=== EXERCISE REQUIREMENTS ===
Select from the records below every line that has the word "blue" in it.
DATA IN THIS EXERCISE START
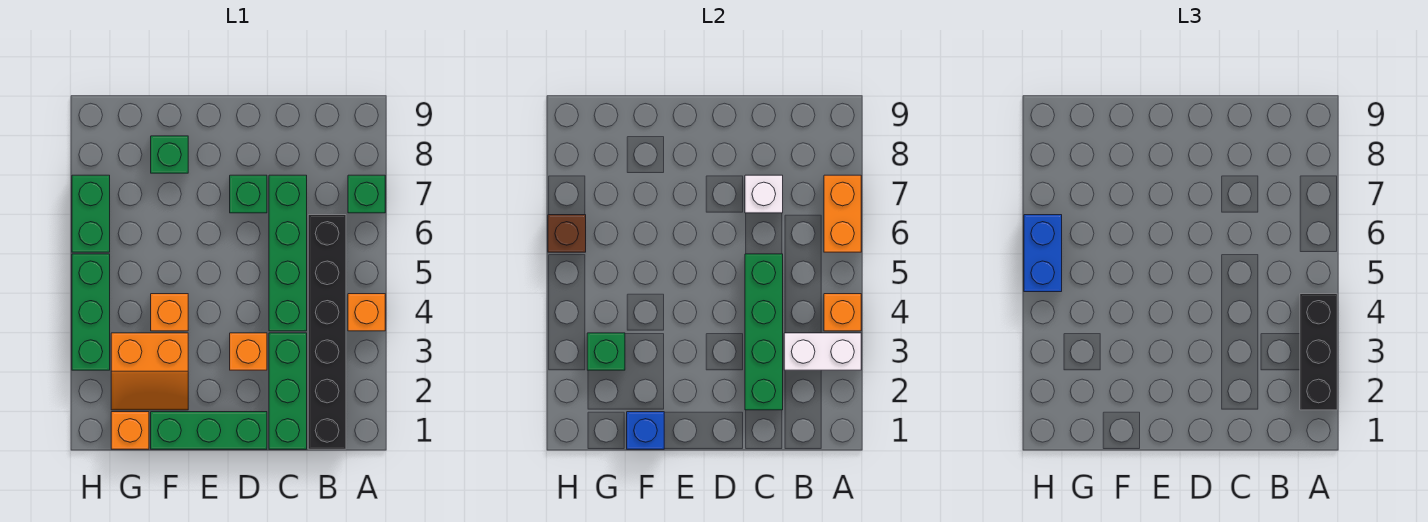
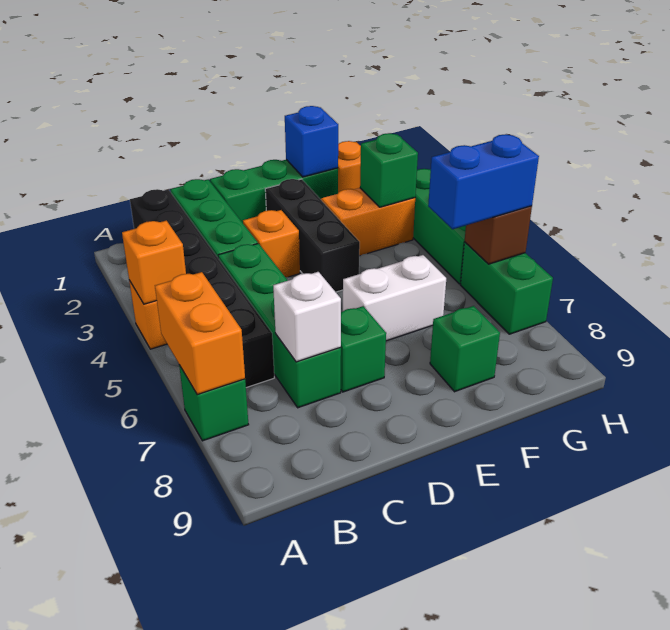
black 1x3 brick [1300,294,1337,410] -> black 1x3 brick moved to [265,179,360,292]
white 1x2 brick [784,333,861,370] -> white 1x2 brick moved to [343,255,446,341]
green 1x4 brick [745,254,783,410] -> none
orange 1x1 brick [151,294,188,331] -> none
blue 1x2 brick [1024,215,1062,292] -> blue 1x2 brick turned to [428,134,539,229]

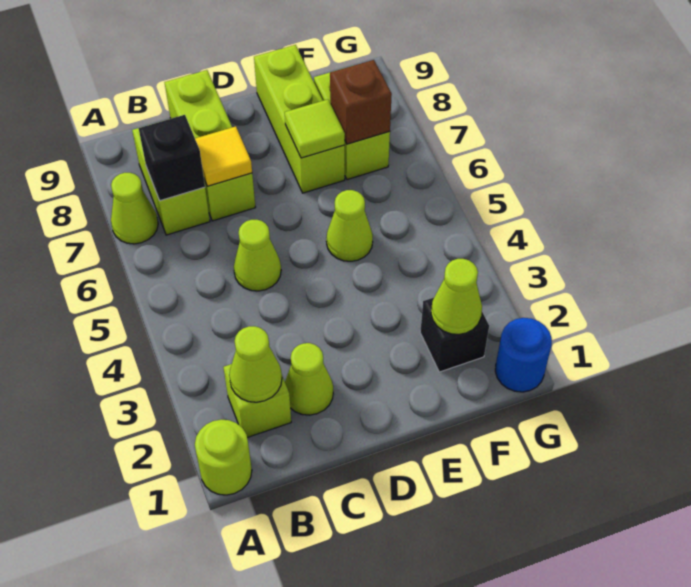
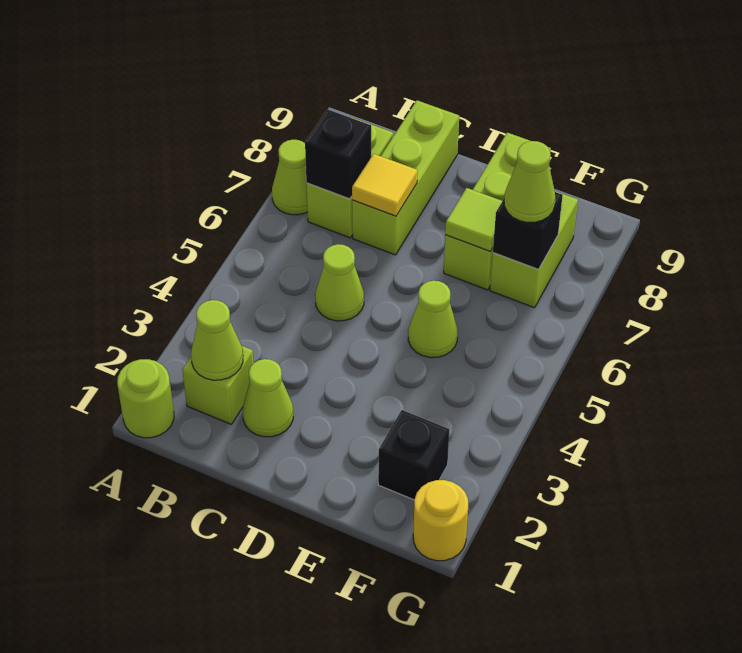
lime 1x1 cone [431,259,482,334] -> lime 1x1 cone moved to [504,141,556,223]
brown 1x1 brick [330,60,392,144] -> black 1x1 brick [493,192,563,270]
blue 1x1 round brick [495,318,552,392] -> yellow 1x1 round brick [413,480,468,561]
DATA IN THIS EXERCISE END
DATA IN THIS EXERCISE START
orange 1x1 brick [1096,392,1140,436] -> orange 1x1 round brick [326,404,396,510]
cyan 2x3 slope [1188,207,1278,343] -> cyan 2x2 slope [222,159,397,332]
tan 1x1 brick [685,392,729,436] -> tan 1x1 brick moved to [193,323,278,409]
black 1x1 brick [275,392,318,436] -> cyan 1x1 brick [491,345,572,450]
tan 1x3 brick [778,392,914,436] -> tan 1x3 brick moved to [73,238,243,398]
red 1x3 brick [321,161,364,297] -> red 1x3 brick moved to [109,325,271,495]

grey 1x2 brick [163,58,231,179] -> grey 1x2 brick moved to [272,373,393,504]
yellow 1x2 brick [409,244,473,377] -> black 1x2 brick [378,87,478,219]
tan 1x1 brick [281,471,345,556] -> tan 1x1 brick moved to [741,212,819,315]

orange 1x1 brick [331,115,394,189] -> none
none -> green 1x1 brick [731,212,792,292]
DATA IN THIS EXERCISE END
DATA IN THIS EXERCISE START
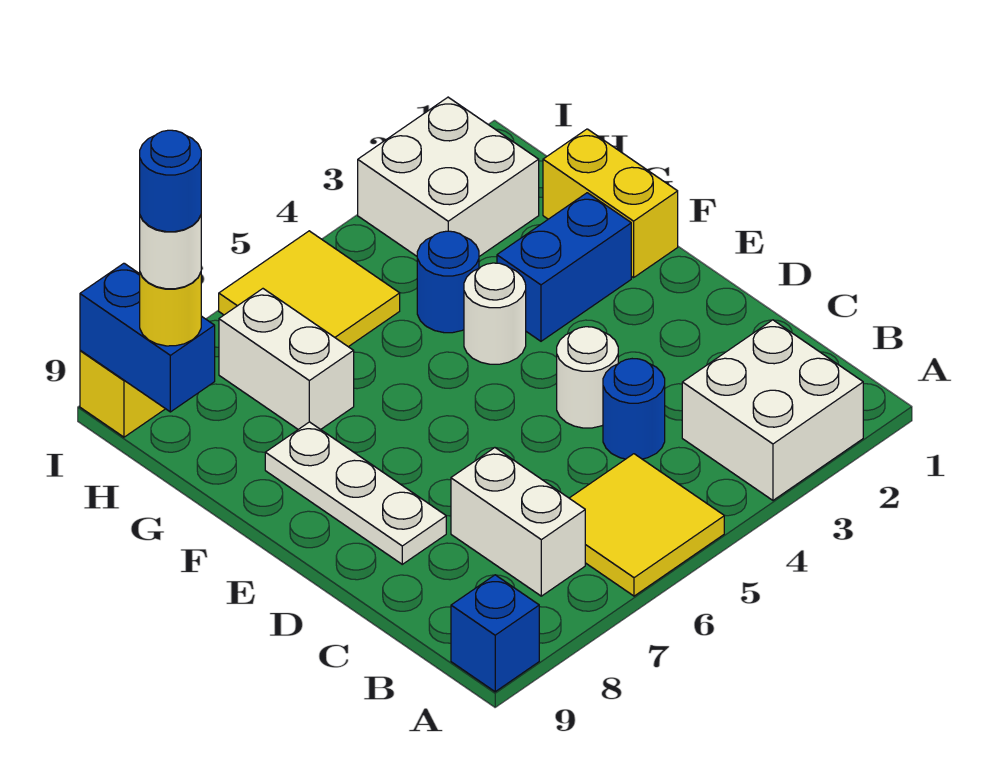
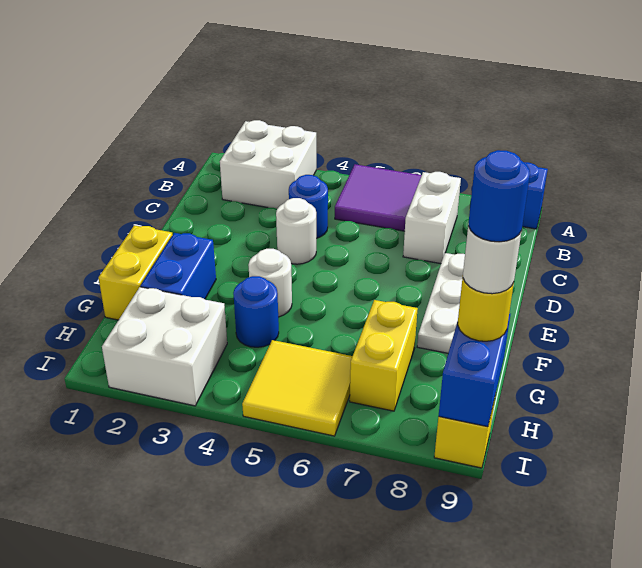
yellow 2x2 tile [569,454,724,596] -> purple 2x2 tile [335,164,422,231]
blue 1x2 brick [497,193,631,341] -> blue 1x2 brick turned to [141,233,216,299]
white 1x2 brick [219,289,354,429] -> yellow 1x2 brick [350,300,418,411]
DATA IN THIS EXERCISE END
=== YOUR SOLUTION ===
blue 1x2 brick [1024,215,1062,292] -> blue 1x2 brick turned to [428,134,539,229]
blue 1x1 round brick [495,318,552,392] -> yellow 1x1 round brick [413,480,468,561]
blue 1x2 brick [497,193,631,341] -> blue 1x2 brick turned to [141,233,216,299]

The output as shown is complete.